**PROBLEM STATEMENT**
Pull out every line of the listing that contains the string "startTrillSpan", copying each one in full.

--- begin PROVIDED RECORDS ---

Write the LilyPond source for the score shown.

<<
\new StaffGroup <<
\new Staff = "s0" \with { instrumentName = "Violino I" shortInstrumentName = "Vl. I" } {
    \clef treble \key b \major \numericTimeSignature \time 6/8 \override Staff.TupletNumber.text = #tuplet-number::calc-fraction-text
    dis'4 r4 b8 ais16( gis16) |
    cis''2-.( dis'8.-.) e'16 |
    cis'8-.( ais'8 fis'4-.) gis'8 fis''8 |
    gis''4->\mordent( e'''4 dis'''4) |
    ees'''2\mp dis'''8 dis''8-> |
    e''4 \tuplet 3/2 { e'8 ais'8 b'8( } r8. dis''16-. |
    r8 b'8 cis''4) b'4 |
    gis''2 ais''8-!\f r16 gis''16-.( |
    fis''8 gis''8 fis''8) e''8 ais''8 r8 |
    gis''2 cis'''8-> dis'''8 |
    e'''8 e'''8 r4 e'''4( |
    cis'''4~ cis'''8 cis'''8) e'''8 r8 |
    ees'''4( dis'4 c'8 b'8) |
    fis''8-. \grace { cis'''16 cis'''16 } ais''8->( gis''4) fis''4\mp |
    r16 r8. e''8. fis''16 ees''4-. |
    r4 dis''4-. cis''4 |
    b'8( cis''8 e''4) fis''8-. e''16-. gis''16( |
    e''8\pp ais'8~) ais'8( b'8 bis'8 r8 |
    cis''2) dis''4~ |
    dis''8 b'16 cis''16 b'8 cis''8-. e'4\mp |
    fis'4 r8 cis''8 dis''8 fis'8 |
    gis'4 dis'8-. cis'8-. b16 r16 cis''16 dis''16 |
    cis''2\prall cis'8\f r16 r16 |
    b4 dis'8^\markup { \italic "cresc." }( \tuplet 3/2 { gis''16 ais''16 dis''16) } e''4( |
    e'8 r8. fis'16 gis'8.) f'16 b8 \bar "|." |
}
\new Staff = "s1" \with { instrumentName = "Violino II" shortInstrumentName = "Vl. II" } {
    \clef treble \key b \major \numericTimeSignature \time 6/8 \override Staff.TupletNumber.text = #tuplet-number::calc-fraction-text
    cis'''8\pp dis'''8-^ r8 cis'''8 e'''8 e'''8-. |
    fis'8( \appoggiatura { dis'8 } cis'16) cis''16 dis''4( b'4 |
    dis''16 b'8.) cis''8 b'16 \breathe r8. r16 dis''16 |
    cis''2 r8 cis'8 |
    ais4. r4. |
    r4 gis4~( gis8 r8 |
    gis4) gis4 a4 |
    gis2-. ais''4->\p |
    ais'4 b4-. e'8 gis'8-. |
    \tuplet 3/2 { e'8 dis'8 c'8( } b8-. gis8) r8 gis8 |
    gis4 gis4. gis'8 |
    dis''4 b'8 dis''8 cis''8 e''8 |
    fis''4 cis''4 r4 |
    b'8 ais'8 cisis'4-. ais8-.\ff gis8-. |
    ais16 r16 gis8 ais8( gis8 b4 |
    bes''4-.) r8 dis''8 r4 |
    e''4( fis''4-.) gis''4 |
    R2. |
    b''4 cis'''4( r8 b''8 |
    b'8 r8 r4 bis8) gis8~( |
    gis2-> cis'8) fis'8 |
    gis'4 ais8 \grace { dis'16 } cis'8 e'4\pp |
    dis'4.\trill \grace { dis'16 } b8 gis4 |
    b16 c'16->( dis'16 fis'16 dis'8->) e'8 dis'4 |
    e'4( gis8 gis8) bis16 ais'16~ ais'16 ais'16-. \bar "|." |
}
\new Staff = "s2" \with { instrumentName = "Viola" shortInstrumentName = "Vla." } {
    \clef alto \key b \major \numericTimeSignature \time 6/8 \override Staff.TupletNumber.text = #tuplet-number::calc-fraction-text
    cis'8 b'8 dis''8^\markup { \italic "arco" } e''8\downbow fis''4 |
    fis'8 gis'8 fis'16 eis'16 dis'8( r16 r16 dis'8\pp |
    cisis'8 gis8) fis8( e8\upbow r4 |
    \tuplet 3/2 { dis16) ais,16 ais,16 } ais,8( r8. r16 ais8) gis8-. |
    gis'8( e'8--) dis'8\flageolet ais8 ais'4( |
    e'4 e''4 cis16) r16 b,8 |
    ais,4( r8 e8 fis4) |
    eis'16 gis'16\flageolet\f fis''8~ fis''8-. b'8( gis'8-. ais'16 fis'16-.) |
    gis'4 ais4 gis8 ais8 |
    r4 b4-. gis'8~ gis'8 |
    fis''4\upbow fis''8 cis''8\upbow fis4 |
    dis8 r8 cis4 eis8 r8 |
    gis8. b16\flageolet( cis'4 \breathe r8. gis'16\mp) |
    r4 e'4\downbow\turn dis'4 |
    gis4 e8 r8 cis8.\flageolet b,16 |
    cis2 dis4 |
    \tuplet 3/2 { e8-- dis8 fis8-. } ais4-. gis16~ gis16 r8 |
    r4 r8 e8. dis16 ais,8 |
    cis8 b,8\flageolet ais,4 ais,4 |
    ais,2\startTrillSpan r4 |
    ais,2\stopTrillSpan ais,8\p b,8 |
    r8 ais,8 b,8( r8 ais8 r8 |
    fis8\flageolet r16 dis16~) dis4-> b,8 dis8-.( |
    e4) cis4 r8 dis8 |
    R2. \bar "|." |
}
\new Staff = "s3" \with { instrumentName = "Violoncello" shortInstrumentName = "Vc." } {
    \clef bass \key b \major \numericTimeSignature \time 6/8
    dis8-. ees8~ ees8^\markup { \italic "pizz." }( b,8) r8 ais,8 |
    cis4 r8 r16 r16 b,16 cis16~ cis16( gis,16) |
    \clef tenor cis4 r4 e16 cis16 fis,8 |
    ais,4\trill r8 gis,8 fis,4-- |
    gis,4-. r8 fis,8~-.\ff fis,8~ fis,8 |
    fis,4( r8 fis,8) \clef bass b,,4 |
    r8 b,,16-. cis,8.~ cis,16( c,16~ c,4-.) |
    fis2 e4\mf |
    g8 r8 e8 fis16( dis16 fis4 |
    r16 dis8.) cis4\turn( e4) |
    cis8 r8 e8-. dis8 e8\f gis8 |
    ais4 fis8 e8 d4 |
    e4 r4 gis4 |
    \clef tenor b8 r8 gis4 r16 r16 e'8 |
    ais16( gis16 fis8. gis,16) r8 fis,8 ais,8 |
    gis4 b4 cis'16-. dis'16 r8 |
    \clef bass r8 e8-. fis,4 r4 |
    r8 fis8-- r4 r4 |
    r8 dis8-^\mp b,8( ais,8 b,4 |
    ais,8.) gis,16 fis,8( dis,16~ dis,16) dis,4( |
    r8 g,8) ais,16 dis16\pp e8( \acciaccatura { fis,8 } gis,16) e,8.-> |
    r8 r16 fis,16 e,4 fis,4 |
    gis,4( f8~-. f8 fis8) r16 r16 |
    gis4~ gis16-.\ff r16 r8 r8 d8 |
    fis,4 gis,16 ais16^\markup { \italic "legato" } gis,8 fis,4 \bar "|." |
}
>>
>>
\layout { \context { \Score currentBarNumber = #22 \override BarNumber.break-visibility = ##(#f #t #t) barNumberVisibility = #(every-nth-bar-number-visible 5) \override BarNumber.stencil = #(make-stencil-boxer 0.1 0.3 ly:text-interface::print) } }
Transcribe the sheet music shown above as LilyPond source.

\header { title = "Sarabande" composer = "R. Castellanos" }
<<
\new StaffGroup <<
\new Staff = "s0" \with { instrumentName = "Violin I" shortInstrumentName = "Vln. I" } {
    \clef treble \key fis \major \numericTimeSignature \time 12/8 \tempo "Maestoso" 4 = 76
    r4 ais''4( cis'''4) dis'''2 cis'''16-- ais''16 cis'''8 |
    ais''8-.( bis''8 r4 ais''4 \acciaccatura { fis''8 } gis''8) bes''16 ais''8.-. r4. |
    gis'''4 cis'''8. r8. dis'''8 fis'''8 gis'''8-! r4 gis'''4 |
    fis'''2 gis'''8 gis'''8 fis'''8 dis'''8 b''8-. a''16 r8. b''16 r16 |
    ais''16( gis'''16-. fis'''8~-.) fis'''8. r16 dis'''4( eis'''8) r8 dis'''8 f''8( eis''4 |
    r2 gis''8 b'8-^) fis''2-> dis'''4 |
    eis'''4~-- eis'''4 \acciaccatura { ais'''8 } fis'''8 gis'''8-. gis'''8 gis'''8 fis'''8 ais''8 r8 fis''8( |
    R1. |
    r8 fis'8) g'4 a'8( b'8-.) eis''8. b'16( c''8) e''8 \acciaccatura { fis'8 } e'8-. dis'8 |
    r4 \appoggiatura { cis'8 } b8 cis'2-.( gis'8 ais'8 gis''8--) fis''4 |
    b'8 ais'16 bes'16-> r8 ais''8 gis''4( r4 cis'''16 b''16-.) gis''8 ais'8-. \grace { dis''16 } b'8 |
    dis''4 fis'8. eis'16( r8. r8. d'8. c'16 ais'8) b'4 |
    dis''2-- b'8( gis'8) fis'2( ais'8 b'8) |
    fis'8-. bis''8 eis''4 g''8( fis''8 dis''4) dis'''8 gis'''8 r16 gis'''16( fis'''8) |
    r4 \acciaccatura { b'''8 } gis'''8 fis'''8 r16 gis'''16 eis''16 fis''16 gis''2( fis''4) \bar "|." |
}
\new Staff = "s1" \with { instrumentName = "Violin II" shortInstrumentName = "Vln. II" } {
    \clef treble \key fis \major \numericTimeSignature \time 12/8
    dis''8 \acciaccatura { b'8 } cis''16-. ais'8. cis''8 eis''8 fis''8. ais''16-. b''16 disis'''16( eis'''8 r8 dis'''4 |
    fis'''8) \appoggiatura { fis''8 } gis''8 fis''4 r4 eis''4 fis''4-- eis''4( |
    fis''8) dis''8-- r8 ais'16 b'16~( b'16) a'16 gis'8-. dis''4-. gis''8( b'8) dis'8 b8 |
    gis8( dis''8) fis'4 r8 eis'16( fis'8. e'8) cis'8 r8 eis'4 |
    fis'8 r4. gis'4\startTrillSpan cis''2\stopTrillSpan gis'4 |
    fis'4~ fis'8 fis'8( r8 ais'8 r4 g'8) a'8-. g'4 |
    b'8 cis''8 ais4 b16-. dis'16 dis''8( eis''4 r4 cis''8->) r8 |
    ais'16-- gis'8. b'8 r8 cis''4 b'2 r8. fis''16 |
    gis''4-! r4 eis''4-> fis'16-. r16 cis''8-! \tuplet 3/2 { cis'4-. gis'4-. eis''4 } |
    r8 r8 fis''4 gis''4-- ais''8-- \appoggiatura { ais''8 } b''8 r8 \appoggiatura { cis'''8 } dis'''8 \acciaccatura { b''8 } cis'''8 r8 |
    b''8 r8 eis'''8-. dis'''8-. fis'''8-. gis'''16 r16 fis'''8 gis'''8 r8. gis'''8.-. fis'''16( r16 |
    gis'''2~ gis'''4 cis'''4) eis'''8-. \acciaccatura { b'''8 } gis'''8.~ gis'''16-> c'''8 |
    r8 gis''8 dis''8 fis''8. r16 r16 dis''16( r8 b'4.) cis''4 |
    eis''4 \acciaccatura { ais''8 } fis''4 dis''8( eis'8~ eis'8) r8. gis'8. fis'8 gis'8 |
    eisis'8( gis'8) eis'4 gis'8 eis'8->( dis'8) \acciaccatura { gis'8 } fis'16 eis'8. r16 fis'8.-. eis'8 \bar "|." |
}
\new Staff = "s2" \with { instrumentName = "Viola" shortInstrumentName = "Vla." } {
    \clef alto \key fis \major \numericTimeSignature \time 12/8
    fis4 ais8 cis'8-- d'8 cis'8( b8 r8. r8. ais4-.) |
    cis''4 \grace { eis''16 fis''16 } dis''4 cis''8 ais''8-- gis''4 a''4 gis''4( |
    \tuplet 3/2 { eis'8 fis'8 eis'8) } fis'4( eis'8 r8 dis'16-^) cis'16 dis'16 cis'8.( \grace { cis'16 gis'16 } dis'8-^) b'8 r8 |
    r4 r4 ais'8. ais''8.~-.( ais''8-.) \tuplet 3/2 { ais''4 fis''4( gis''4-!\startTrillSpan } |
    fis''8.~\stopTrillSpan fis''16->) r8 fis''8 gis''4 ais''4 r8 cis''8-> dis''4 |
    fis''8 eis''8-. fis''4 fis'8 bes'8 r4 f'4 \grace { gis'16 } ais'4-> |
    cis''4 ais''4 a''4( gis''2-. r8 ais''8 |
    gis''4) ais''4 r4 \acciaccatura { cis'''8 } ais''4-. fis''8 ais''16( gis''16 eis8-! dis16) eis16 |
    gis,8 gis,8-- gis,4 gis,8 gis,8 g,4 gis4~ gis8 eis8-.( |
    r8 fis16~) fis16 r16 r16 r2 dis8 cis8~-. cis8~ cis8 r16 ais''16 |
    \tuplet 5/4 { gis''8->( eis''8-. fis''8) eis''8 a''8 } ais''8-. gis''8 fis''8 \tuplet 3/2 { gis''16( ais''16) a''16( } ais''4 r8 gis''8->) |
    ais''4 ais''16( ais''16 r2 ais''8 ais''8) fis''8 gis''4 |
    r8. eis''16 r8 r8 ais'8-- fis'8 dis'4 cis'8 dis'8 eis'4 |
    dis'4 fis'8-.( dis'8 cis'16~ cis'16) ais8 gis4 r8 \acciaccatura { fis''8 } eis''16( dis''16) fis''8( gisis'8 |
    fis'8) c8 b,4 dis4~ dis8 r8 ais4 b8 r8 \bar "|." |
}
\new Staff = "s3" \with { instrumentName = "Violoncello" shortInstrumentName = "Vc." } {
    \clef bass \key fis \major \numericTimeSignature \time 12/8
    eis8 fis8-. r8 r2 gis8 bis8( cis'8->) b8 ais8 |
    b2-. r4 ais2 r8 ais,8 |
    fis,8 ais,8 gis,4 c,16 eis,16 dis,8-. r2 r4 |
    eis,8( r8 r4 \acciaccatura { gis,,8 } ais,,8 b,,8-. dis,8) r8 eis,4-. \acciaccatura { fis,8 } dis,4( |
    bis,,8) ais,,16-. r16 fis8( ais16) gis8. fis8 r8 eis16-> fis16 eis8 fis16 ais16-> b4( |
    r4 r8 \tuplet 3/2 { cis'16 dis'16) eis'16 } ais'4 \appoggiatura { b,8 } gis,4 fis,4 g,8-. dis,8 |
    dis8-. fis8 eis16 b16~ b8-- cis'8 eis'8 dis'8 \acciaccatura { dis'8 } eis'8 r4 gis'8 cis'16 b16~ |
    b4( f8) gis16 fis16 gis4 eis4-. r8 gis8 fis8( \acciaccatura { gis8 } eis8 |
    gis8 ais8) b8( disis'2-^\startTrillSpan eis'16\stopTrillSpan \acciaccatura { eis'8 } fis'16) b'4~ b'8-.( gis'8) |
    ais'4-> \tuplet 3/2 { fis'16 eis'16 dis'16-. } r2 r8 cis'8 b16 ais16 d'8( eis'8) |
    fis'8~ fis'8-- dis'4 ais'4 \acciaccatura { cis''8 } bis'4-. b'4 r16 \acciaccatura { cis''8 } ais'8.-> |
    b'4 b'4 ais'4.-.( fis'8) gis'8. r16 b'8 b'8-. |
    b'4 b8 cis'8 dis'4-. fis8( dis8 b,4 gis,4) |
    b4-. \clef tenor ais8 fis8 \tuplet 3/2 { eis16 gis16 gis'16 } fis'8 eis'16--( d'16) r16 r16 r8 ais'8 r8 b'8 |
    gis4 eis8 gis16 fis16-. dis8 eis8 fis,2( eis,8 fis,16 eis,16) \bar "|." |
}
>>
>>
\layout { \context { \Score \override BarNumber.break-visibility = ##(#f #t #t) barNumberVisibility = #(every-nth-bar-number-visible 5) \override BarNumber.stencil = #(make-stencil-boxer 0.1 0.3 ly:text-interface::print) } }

--- end PROVIDED RECORDS ---

**EXPECTED ANSWER**
    ais,2\startTrillSpan r4 |
    fis'8 r4. gis'4\startTrillSpan cis''2\stopTrillSpan gis'4 |
    r4 r4 ais'8. ais''8.~-.( ais''8-.) \tuplet 3/2 { ais''4 fis''4( gis''4-!\startTrillSpan } |
    gis8 ais8) b8( disis'2-^\startTrillSpan eis'16\stopTrillSpan \acciaccatura { eis'8 } fis'16) b'4~ b'8-.( gis'8) |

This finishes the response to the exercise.